→ **Task input**:
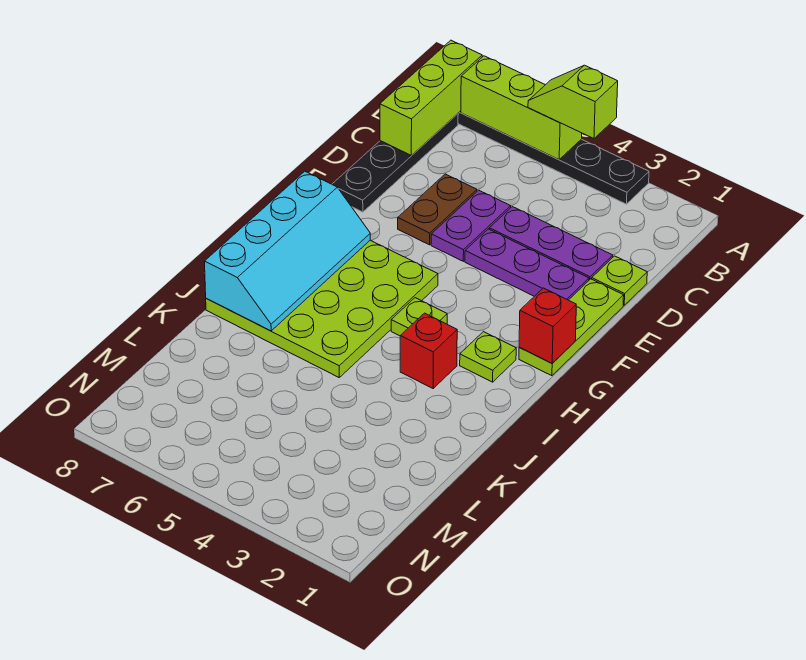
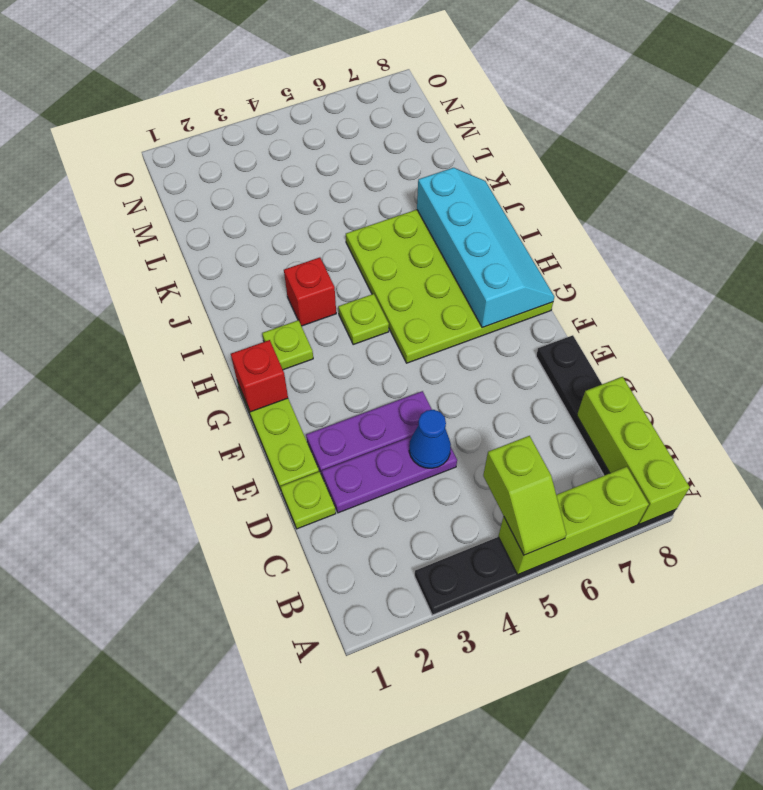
lime slope A4:A5 level 3 top 4 -> lime slope A5:B5 level 3 top B
none -> blue cone D4 level 2
purple plate D5:E5 level 1 -> none
brown plate D6:E6 level 1 -> none
cyan slope G7:J8 level 2 top 8 -> cyan slope G7:J8 level 2 top 7

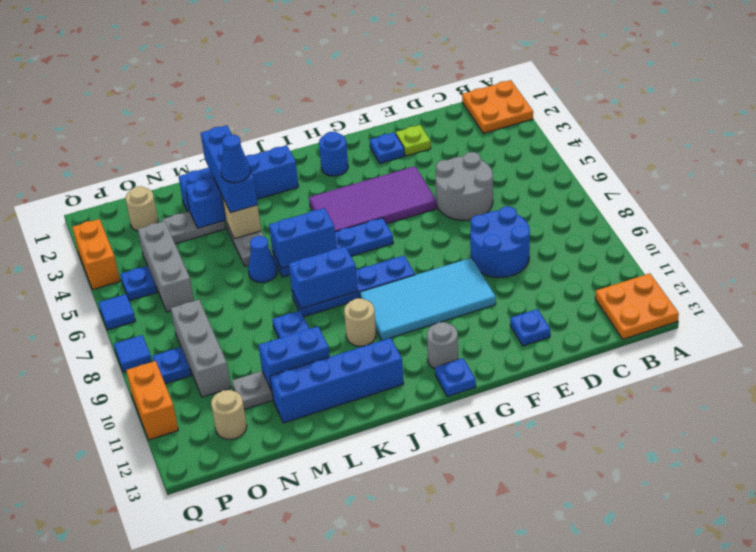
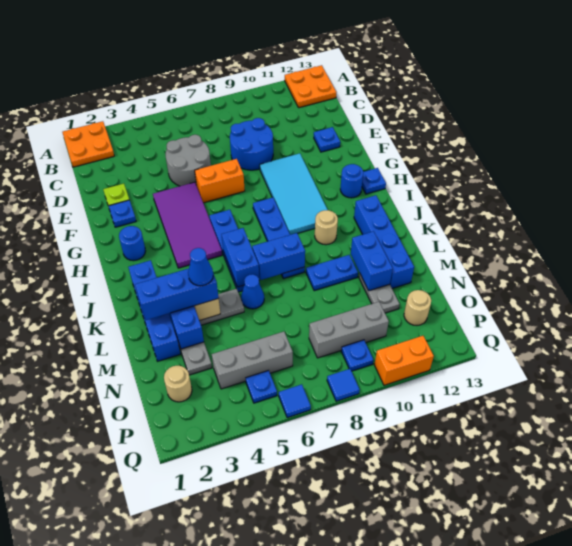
grey round brick H12 level 1 -> blue round brick H12 level 1
blue brick J8:K8 level 2 -> blue brick K7:K8 level 2
orange brick Q3:Q4 level 1 -> orange brick F6:F7 level 1

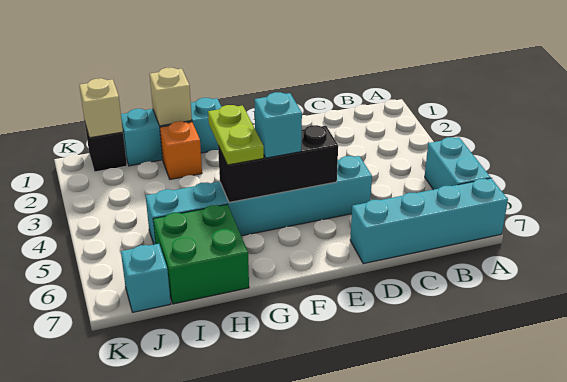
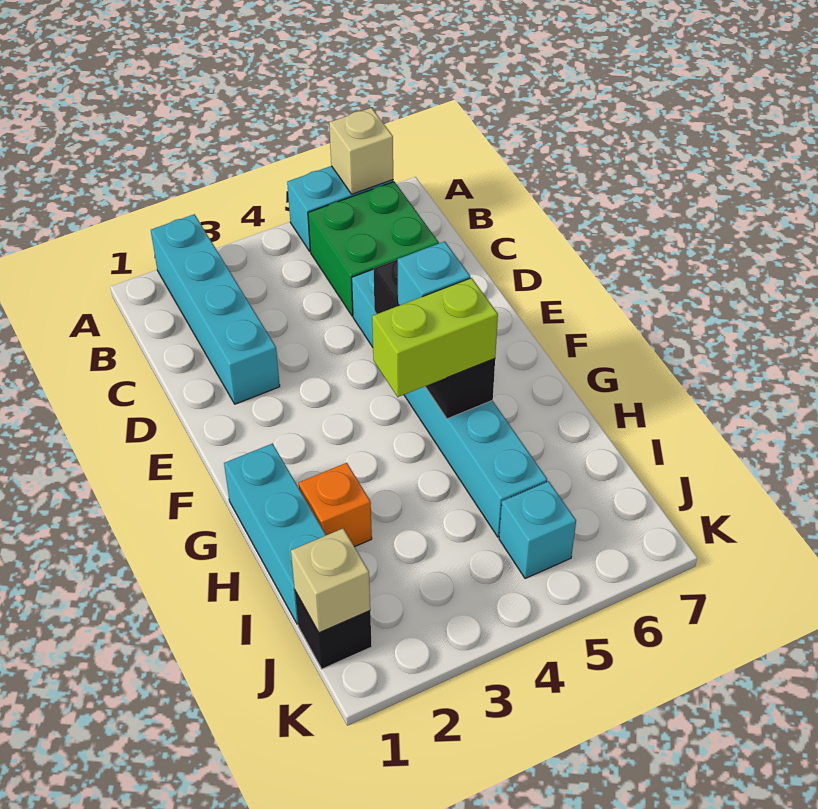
cyan brick A7:D7 level 1 -> cyan brick A2:D2 level 1
lime plate G4:G5 level 3 -> lime brick G4:G5 level 3
tan brick H1 level 2 -> tan brick A6 level 2
green brick H6:I7 level 1 -> green brick B5:C6 level 1
cyan brick J7 level 1 -> cyan brick J5 level 1

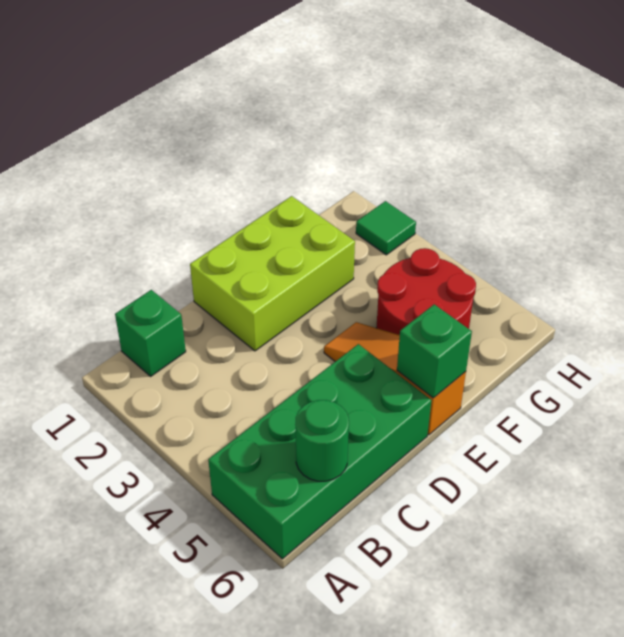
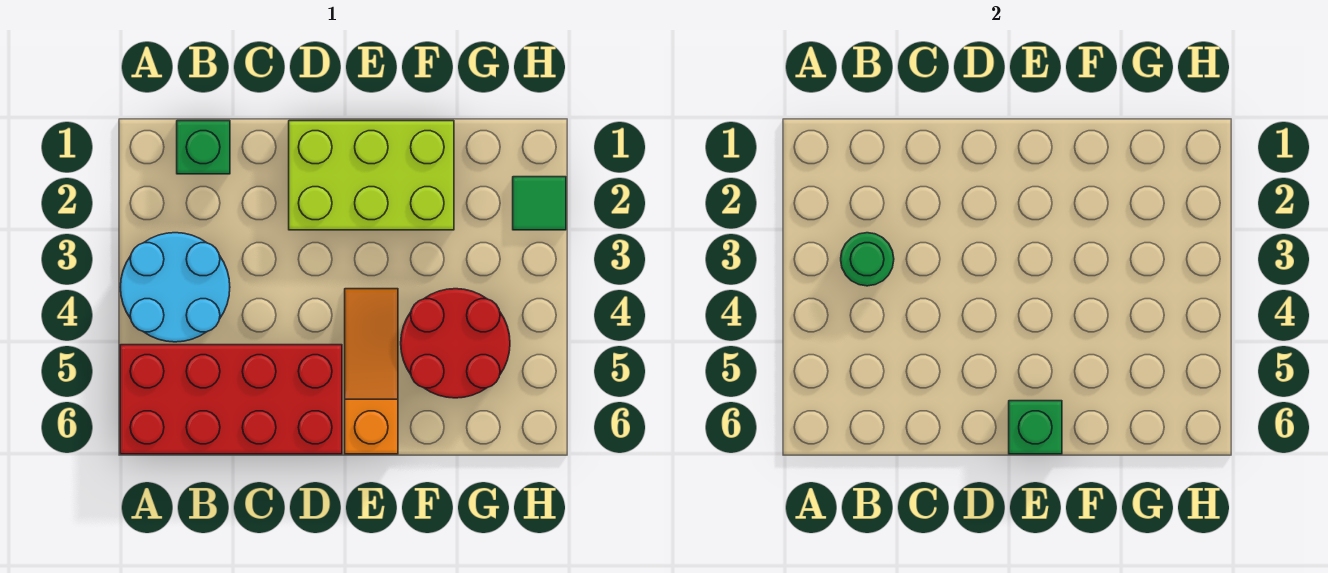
none -> cyan round brick A3:B4 level 1
green brick A5:D6 level 1 -> red brick A5:D6 level 1
green round brick B6 level 2 -> green round brick B3 level 2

→ **Exercise description**: Your output should be exactly the lines of the records above from the one with "grey round brick" through the last, both ends included, with pictures excluded.

→ **Response to the exercise**:
grey round brick H12 level 1 -> blue round brick H12 level 1
blue brick J8:K8 level 2 -> blue brick K7:K8 level 2
orange brick Q3:Q4 level 1 -> orange brick F6:F7 level 1

cyan brick A7:D7 level 1 -> cyan brick A2:D2 level 1
lime plate G4:G5 level 3 -> lime brick G4:G5 level 3
tan brick H1 level 2 -> tan brick A6 level 2
green brick H6:I7 level 1 -> green brick B5:C6 level 1
cyan brick J7 level 1 -> cyan brick J5 level 1

none -> cyan round brick A3:B4 level 1
green brick A5:D6 level 1 -> red brick A5:D6 level 1
green round brick B6 level 2 -> green round brick B3 level 2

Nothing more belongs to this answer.